__Directions__. Search the data for the word "camera" and copy every line where it occurs.

__Dataset entries__.
┏━━

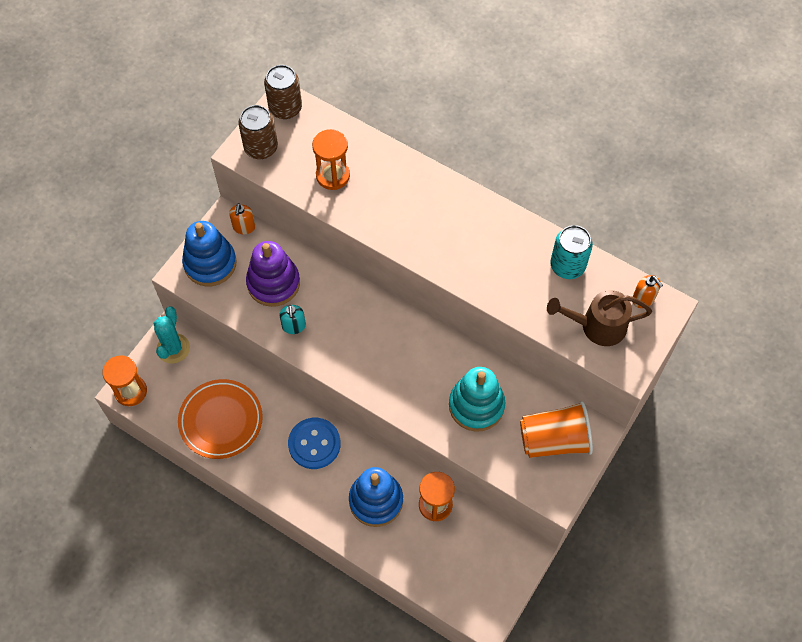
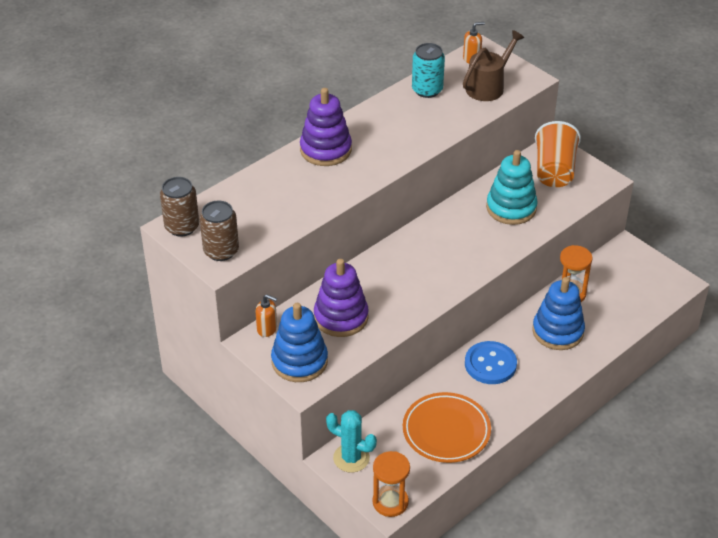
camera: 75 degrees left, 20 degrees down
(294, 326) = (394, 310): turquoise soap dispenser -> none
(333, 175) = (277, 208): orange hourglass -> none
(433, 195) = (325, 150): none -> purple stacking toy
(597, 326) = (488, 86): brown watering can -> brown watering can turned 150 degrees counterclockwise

┗━━
┏━━

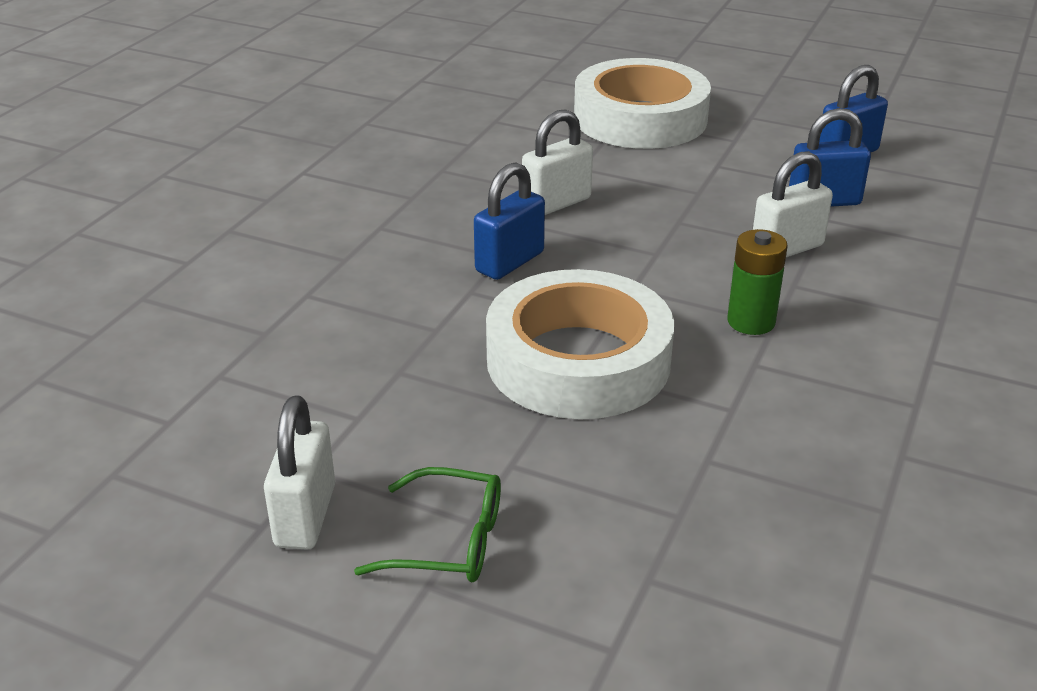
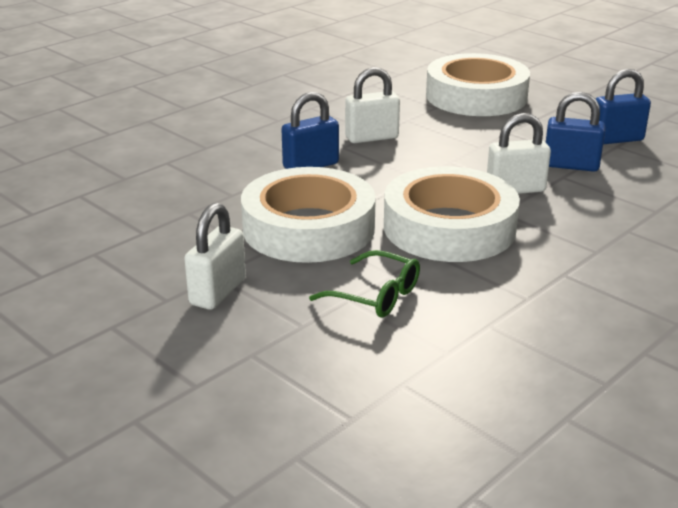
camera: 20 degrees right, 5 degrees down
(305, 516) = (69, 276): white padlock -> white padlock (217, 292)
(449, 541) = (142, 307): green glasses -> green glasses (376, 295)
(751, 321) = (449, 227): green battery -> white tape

┗━━

__Response for this exercise__.
camera: 75 degrees left, 20 degrees down
camera: 20 degrees right, 5 degrees down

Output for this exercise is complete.